▸ **INSTRUCTIONS TO FOLLOW**
Beginning with the first line, return the material verbatim and without pictures.

▸ **PROVIDED DATA**
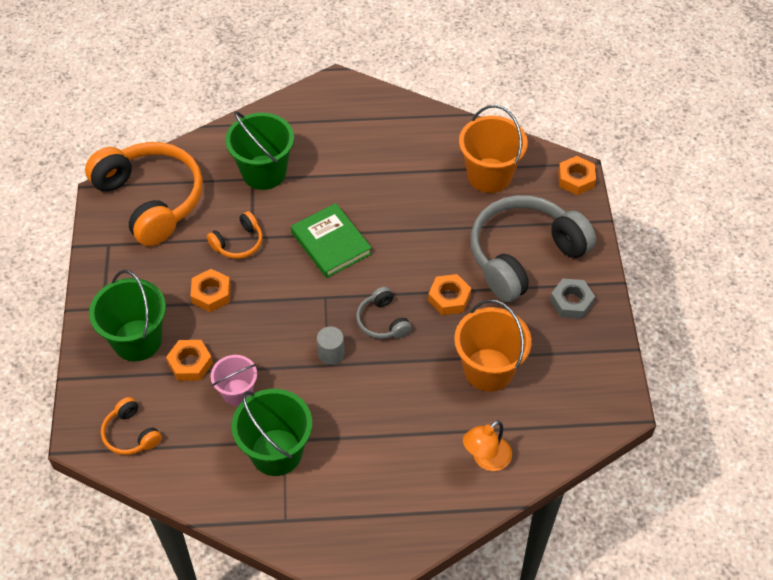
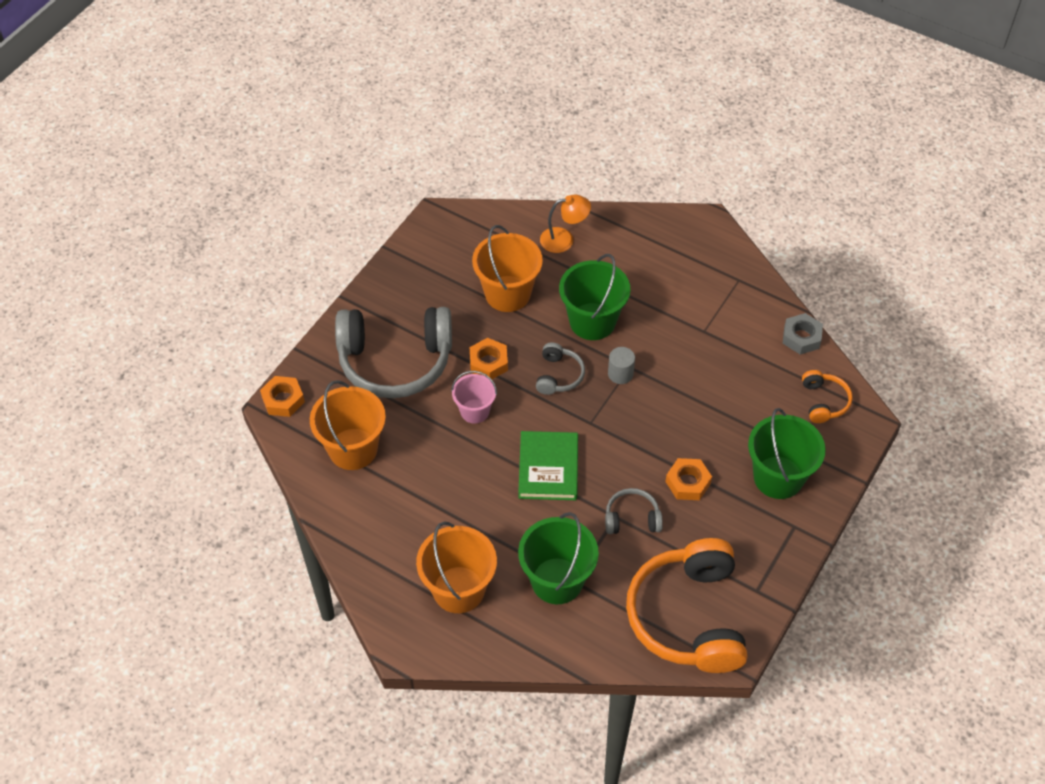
camera: 145 degrees left, 0 degrees up
(190, 363) = (743, 431): orange nut -> none
(237, 392) = (718, 386): pink bucket -> pink bucket (475, 411)
(238, 243) = (632, 518): orange headphones -> grey headphones
(276, 452) = (715, 326): green bucket -> green bucket (592, 321)
(329, 131) = (458, 589): none -> orange bucket
(571, 302) = (396, 305): grey nut -> grey nut (801, 337)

▸ **PROBLEM SOLUTION**
camera: 145 degrees left, 0 degrees up
(190, 363) = (743, 431): orange nut -> none
(237, 392) = (718, 386): pink bucket -> pink bucket (475, 411)
(238, 243) = (632, 518): orange headphones -> grey headphones
(276, 452) = (715, 326): green bucket -> green bucket (592, 321)
(329, 131) = (458, 589): none -> orange bucket
(571, 302) = (396, 305): grey nut -> grey nut (801, 337)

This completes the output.